■ WHAT YOU NEED TO DO
Pictures are to be left out. Copy exactly, and only, the lines from the start of the entries below to the line with "white hat [204,370,254,419] -> none", both included.

■ GIVEN RECORDS
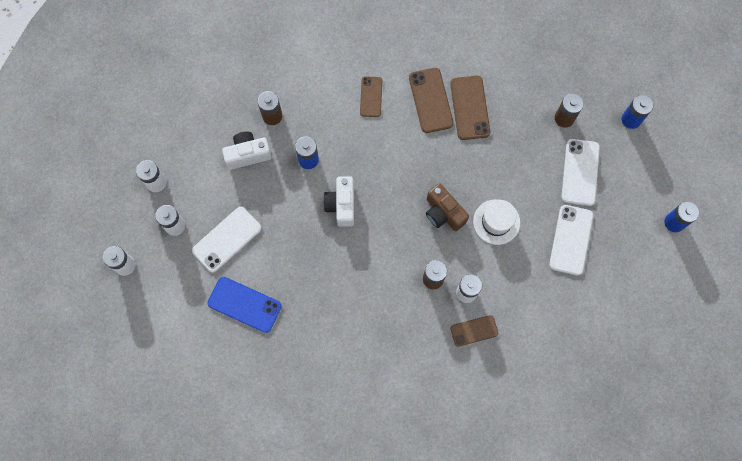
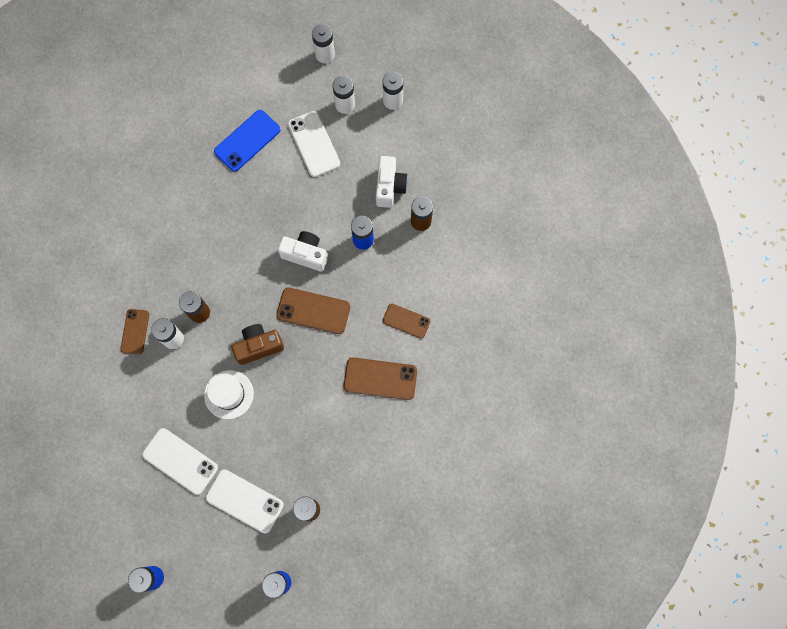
camera: 110 degrees right, 0 degrees up
brown phone [450,76,490,140] -> brown phone moved to [277,287,350,334]

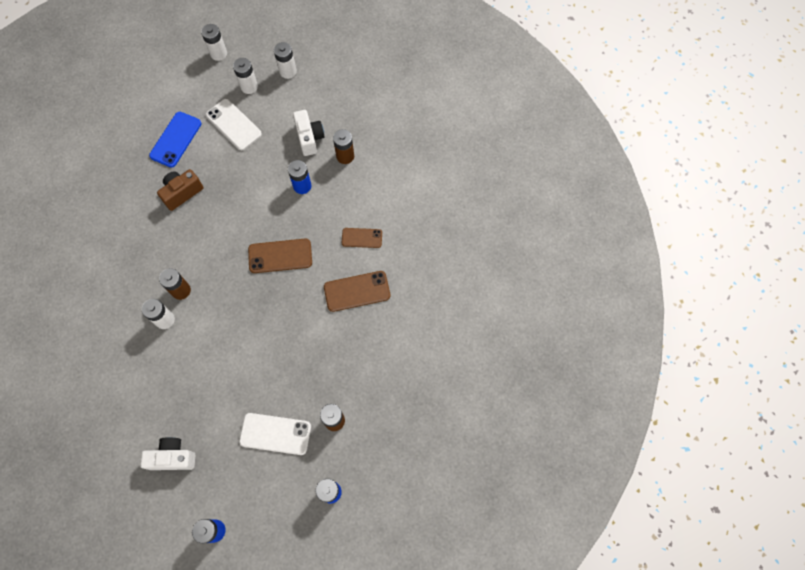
camera: 20 degrees left, 5 degrees down
brown phone [120,309,149,355] -> none
white phone [142,428,218,495] -> none
white hat [204,370,254,419] -> none
brown camera [231,324,284,365] -> brown camera moved to [157,169,203,211]
white camera [278,231,328,272] -> white camera moved to [140,437,195,470]

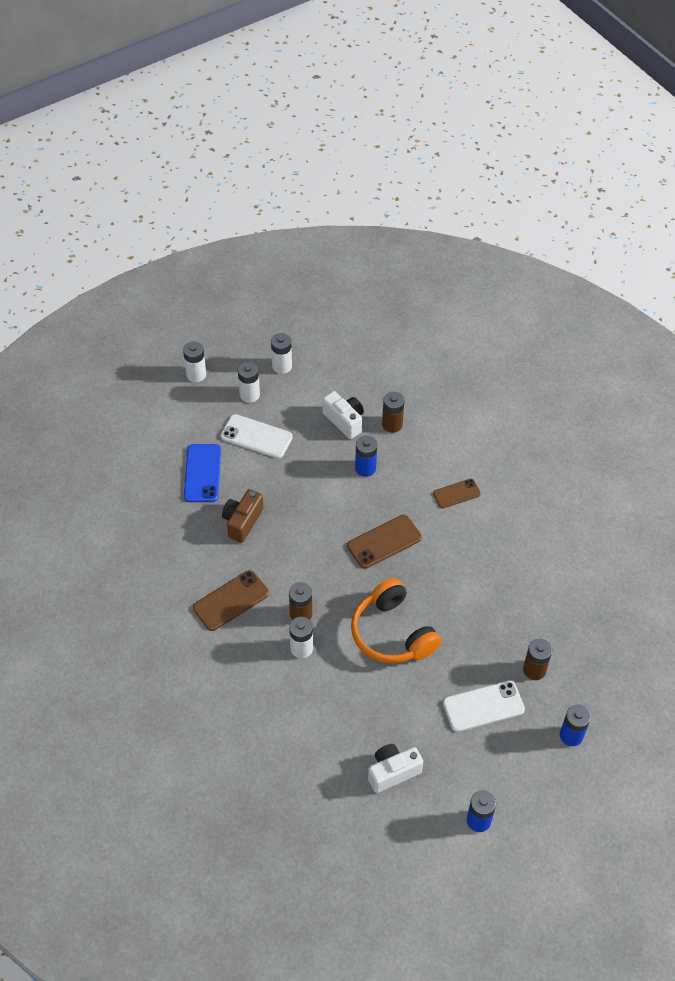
camera: 25 degrees left, 15 degrees down
brown phone [324,271,390,312] -> brown phone moved to [193,570,269,631]
none -> orange headphones [351,578,441,664]

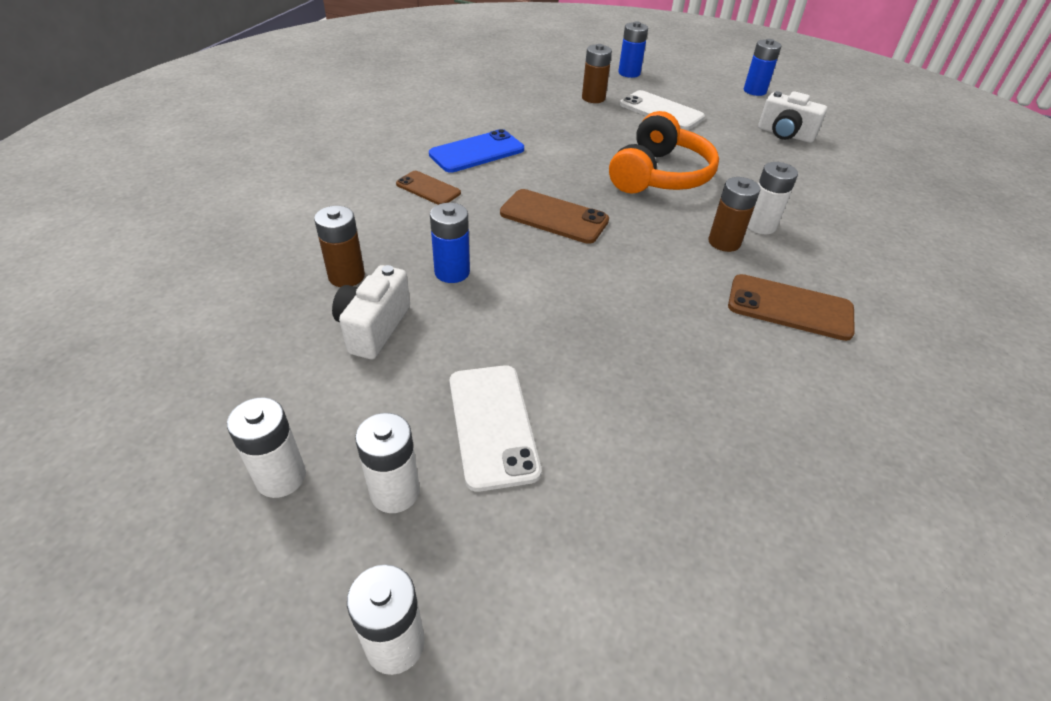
camera: 125 degrees left, 10 degrees down
blue phone [184,444,221,502] -> blue phone moved to [429,129,524,173]
brown camera [222,489,263,543] -> none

■ ANSWER TO THIS PROBLEM
camera: 110 degrees right, 0 degrees up
brown phone [450,76,490,140] -> brown phone moved to [277,287,350,334]

camera: 20 degrees left, 5 degrees down
brown phone [120,309,149,355] -> none
white phone [142,428,218,495] -> none
white hat [204,370,254,419] -> none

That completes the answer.